About this task:
Across the entries that follow, work out the number of lines containing the string "none", and state it alone.

Detected change data:

========

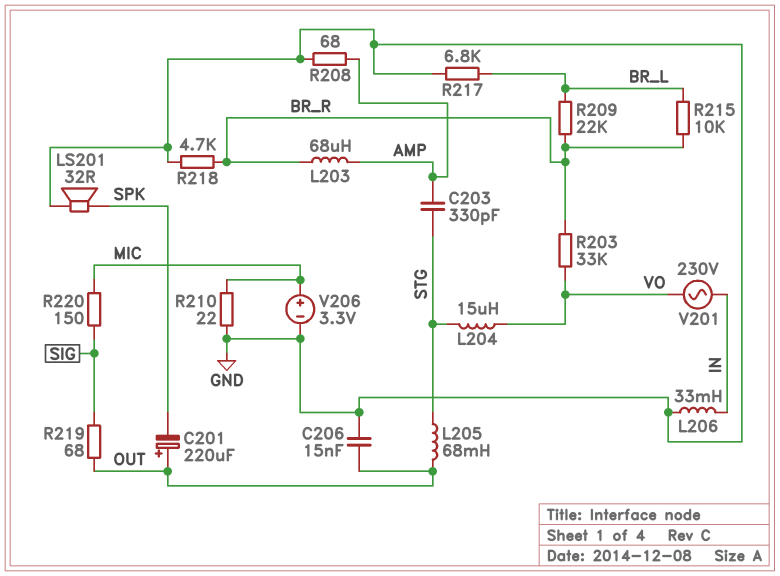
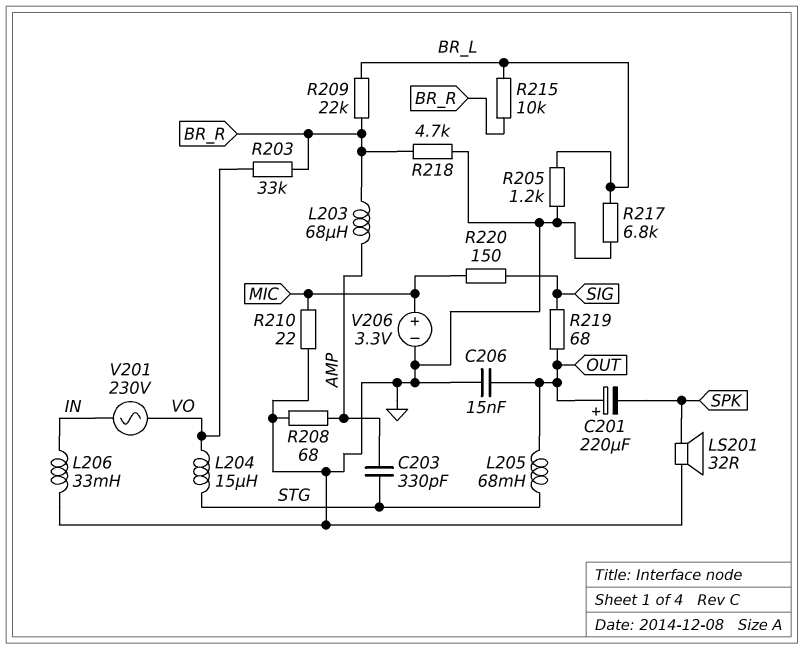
R205: none -> 1.2k (BR_L, GND)

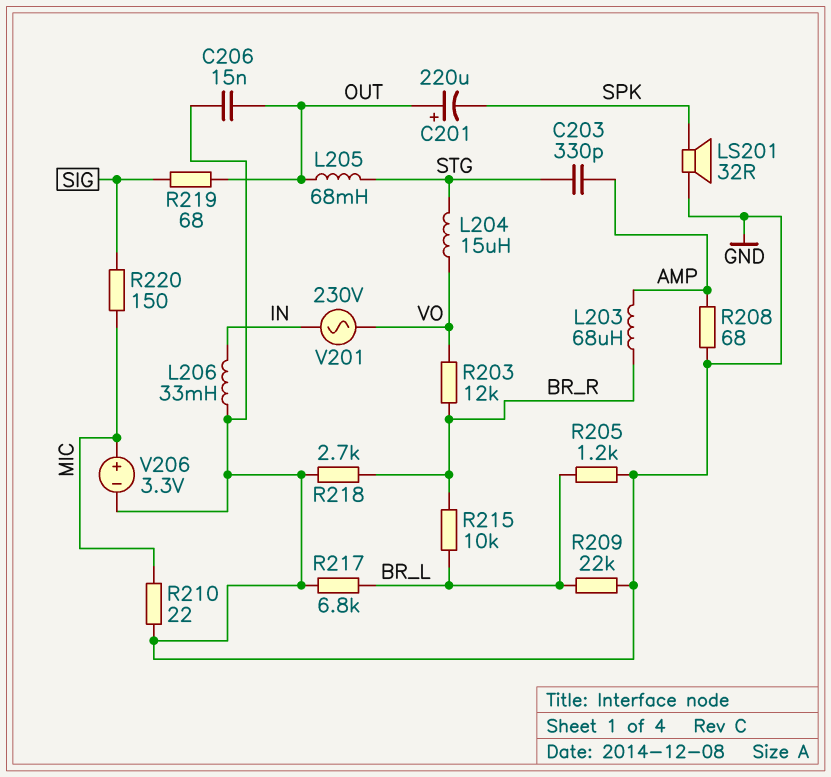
R203: 33k (BR_R, VO) -> 12k (BR_R, VO)
R209: 22k (BR_L, BR_R) -> 22k (BR_L, GND)
R218: 4.7k (BR_R, GND) -> 2.7k (BR_R, GND)

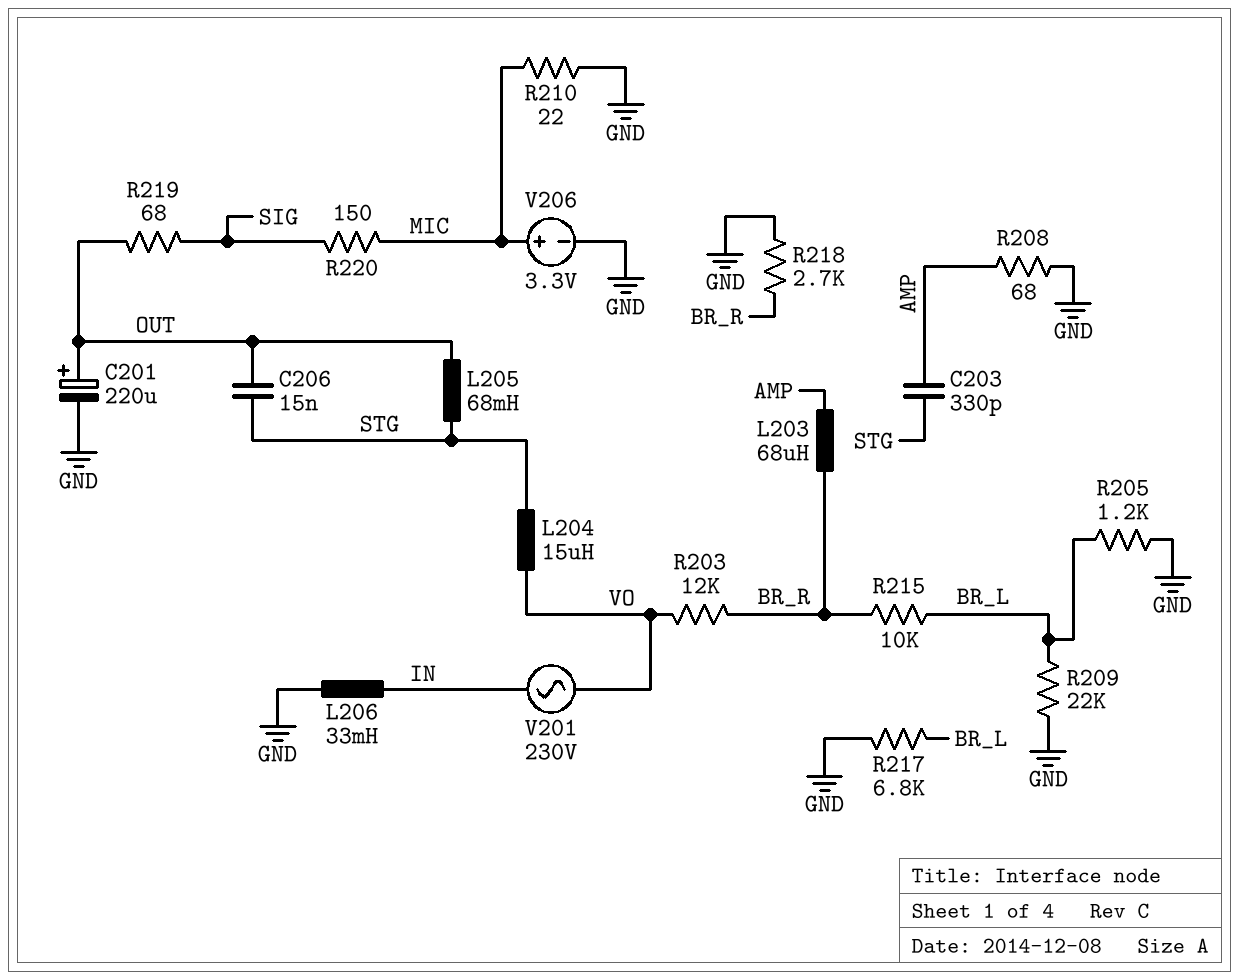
C201: 220uF (plus OUT, minus SPK) -> 220uF (plus OUT, minus GND)
C206: 15nF (GND, OUT) -> 15nF (OUT, STG)
LS201: speaker 32R (GND, SPK) -> none

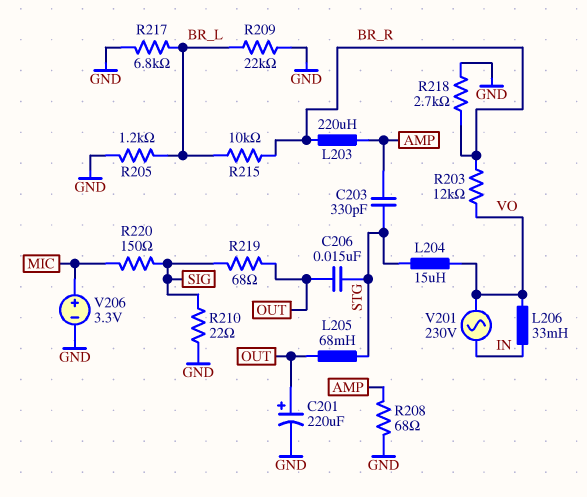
L203: 68uH (AMP, BR_R) -> 220uH (AMP, BR_R)
L206: 33mH (GND, IN) -> 33mH (IN, VO)
R210: 22 (GND, MIC) -> 22 (GND, SIG)

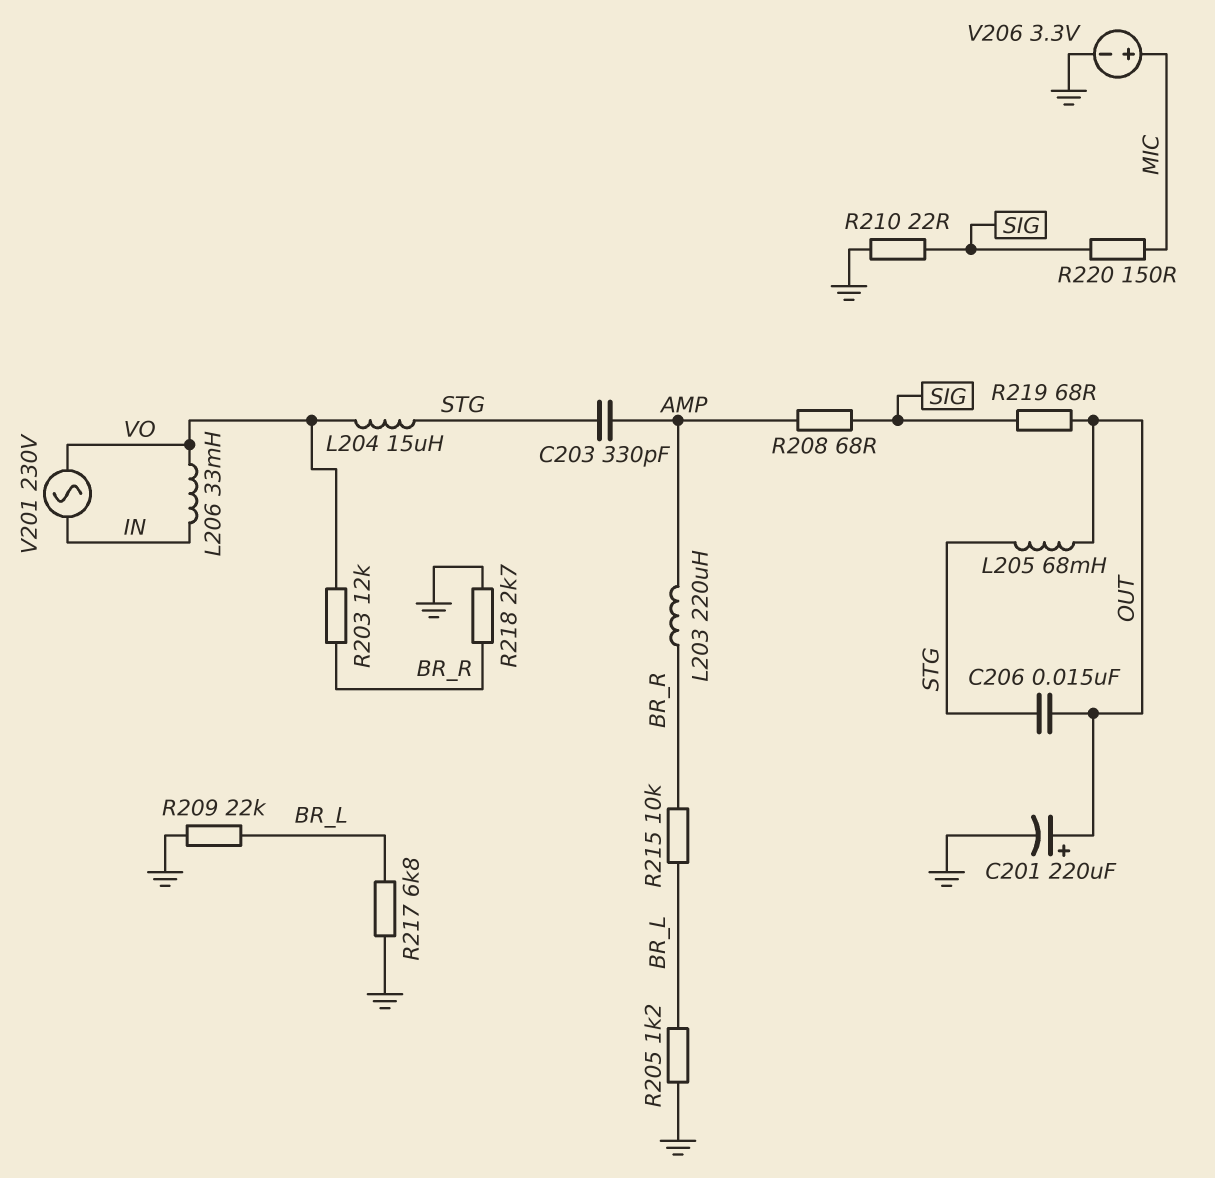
R208: 68 (AMP, GND) -> 68 (AMP, SIG)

========

Solution to this exercise:
2